Report every line in the data file below that contains the string "Clarinetto", copying each such line in full.

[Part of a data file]
## begin

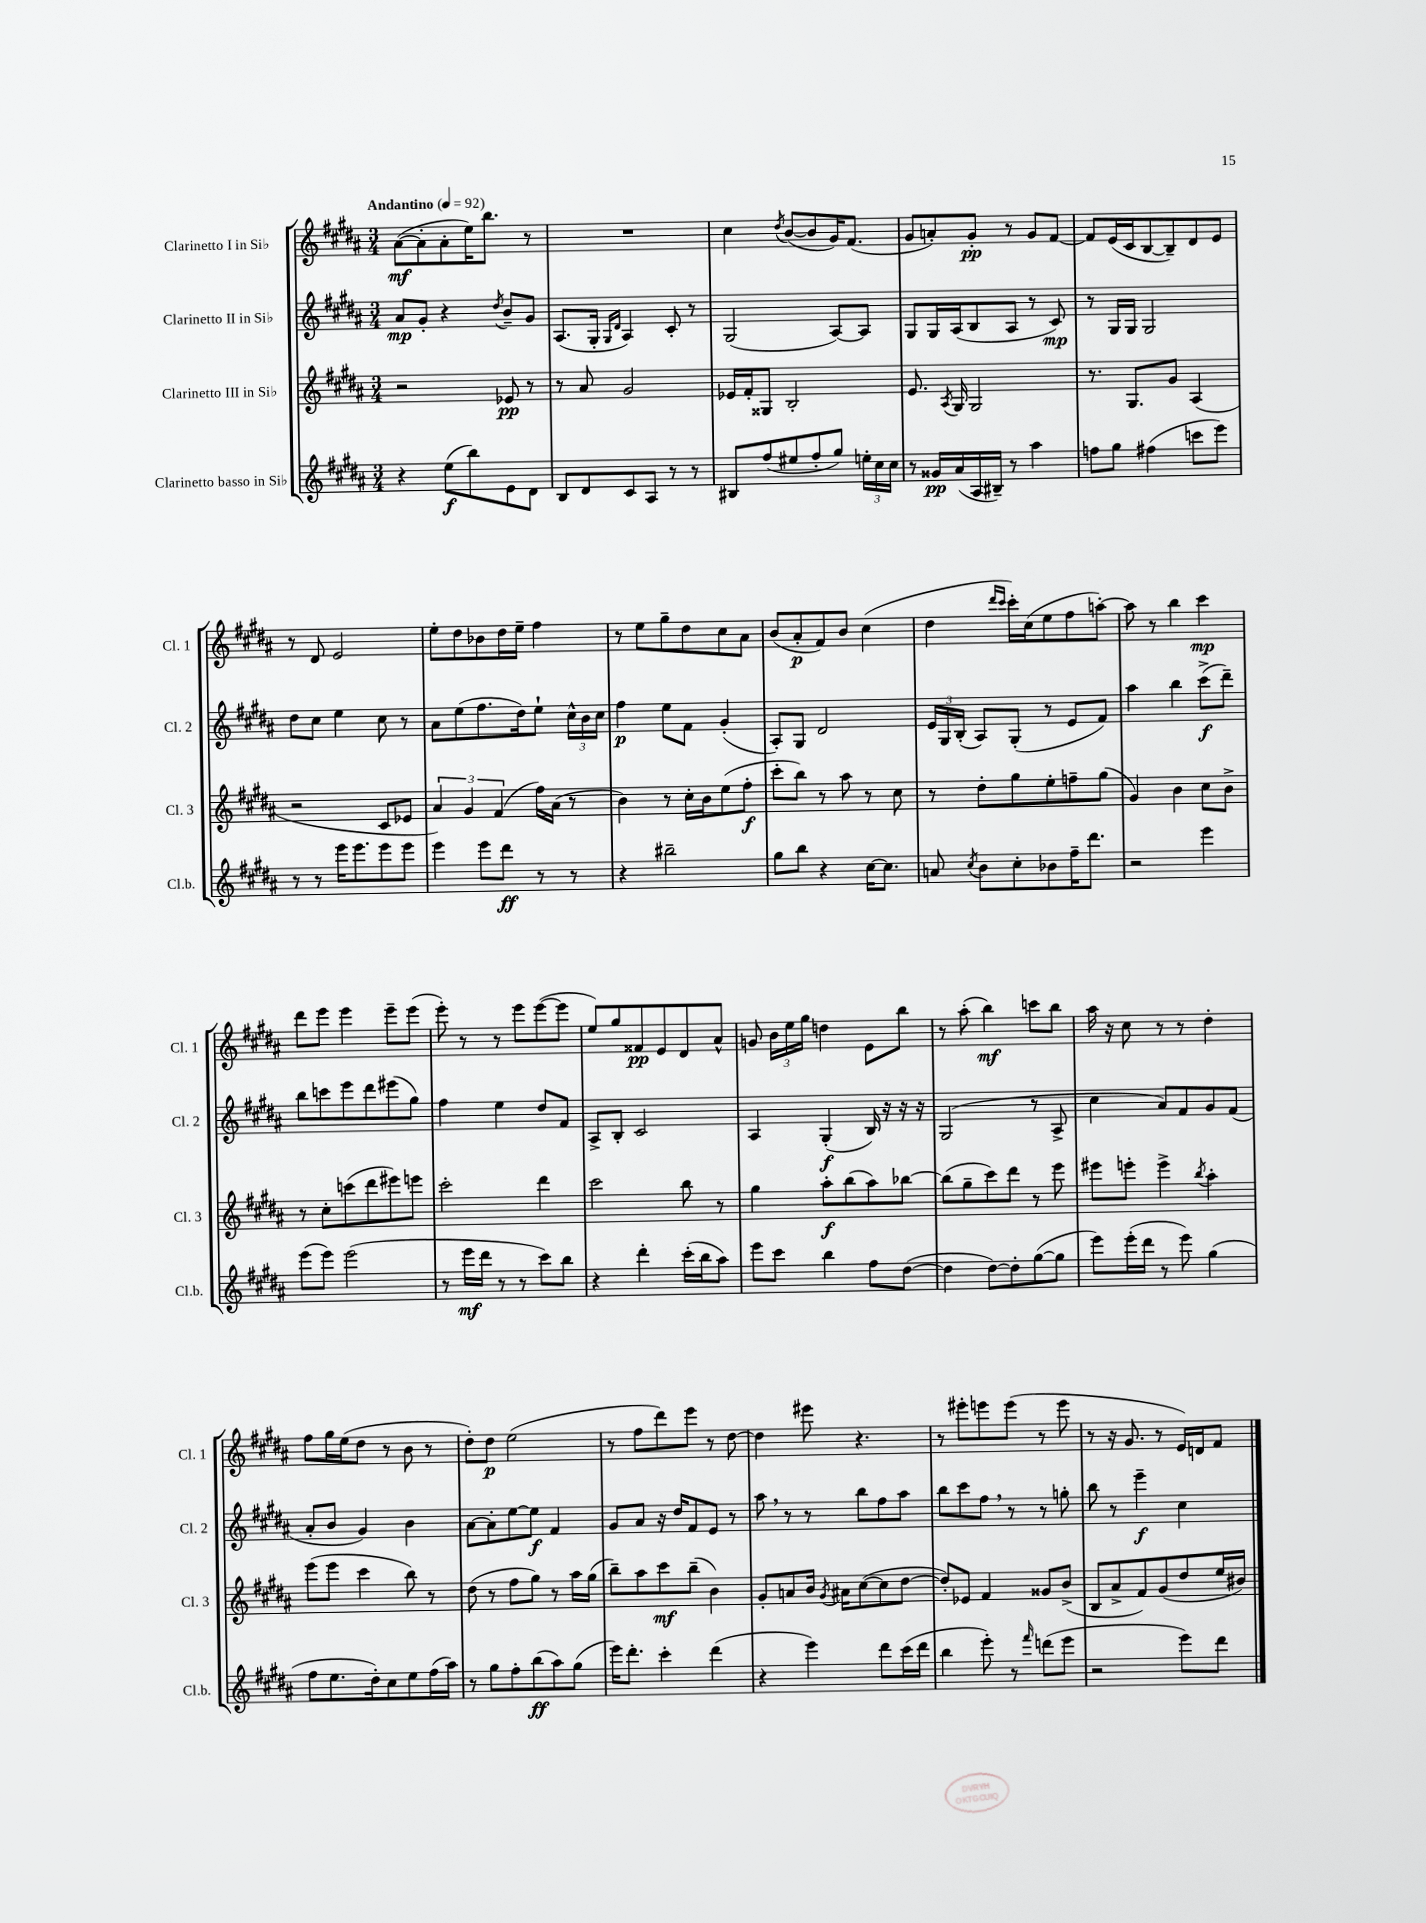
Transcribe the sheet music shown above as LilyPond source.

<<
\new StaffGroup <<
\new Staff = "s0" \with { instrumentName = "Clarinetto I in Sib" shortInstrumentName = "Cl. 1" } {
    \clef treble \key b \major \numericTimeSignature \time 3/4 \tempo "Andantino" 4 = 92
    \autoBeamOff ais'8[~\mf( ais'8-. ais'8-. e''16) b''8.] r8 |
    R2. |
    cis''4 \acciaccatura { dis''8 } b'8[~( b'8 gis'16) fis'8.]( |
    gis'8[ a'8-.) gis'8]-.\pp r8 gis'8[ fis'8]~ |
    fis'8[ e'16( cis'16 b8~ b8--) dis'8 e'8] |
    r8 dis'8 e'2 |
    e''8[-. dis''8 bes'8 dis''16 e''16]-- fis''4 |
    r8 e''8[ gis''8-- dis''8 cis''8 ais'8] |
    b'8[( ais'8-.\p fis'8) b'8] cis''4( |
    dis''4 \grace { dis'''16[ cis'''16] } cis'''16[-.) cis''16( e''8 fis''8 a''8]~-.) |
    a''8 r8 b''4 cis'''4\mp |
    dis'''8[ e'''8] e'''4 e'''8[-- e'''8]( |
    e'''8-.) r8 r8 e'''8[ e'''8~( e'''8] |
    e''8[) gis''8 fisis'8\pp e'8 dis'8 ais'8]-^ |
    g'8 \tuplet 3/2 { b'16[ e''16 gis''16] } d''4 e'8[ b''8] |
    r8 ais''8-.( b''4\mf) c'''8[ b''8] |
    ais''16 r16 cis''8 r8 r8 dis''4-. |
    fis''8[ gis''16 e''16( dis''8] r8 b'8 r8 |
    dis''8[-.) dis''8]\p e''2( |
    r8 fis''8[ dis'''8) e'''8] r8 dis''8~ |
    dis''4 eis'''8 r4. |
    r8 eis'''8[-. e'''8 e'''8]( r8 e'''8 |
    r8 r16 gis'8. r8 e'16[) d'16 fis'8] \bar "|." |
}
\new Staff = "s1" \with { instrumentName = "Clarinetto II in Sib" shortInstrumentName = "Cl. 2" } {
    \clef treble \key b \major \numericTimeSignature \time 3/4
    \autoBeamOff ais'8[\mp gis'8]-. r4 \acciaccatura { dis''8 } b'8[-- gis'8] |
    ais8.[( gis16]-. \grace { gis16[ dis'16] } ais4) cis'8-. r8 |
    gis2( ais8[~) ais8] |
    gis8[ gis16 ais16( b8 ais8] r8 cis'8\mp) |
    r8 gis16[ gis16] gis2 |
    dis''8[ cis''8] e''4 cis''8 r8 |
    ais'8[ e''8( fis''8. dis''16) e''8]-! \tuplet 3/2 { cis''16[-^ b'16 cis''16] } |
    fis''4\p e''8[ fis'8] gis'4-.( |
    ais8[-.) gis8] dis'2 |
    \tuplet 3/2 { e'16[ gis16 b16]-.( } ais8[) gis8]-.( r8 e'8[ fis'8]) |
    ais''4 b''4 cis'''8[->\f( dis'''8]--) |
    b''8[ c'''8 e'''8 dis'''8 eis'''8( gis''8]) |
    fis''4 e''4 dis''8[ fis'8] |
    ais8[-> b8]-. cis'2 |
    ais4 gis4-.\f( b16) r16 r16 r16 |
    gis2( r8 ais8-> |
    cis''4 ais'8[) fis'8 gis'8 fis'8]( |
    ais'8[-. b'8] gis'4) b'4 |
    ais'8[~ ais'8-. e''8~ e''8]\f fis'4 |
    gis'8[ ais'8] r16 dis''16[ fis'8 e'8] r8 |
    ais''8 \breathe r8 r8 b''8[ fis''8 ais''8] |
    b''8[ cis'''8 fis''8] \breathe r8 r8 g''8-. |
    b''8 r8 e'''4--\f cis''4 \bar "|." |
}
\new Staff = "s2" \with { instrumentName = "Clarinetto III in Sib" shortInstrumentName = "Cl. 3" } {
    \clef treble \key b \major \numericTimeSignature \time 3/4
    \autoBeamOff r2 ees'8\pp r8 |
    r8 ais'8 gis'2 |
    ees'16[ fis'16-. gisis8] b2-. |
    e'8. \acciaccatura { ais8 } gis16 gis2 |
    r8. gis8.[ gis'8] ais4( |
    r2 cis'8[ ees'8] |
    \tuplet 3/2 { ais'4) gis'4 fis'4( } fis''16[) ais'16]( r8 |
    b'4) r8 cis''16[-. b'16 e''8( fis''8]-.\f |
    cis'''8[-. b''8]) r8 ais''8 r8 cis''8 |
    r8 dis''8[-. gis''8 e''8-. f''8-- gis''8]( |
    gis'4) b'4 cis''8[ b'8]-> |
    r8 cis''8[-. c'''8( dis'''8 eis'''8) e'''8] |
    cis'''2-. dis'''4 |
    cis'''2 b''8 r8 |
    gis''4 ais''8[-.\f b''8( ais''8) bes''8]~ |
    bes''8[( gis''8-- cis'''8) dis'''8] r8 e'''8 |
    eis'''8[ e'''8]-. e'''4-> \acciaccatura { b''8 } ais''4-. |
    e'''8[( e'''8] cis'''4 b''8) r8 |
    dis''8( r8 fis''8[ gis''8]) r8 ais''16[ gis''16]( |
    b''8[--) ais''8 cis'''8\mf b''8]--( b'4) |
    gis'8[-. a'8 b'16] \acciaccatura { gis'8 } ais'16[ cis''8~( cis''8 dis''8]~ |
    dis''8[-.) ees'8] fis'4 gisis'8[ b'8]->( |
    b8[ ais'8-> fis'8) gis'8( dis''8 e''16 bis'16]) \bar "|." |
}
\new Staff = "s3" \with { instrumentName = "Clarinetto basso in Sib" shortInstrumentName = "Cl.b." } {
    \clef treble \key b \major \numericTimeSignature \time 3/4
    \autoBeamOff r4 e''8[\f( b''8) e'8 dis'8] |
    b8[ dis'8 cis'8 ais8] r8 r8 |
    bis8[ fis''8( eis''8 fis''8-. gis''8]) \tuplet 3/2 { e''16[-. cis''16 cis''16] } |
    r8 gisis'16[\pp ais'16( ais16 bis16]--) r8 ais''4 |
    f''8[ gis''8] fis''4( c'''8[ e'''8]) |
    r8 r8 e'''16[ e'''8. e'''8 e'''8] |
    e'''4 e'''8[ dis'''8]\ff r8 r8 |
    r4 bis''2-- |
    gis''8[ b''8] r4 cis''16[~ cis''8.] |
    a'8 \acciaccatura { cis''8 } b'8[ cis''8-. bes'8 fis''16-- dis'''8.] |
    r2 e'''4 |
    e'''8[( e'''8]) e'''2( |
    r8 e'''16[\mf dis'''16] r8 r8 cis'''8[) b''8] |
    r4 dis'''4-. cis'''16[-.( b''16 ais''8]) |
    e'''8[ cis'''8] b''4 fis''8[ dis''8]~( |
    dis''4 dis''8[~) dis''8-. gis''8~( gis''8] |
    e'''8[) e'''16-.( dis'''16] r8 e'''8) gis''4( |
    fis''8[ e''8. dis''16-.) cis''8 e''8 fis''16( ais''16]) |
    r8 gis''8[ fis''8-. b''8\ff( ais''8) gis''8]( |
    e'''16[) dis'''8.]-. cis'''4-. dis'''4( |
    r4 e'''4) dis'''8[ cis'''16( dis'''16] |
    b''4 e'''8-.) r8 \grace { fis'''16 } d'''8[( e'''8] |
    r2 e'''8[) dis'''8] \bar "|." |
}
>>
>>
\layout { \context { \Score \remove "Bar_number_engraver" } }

## end

_REPLY TO THE TASK_
\new Staff = "s0" \with { instrumentName = "Clarinetto I in Sib" shortInstrumentName = "Cl. 1" } {
\new Staff = "s1" \with { instrumentName = "Clarinetto II in Sib" shortInstrumentName = "Cl. 2" } {
\new Staff = "s2" \with { instrumentName = "Clarinetto III in Sib" shortInstrumentName = "Cl. 3" } {
\new Staff = "s3" \with { instrumentName = "Clarinetto basso in Sib" shortInstrumentName = "Cl.b." } {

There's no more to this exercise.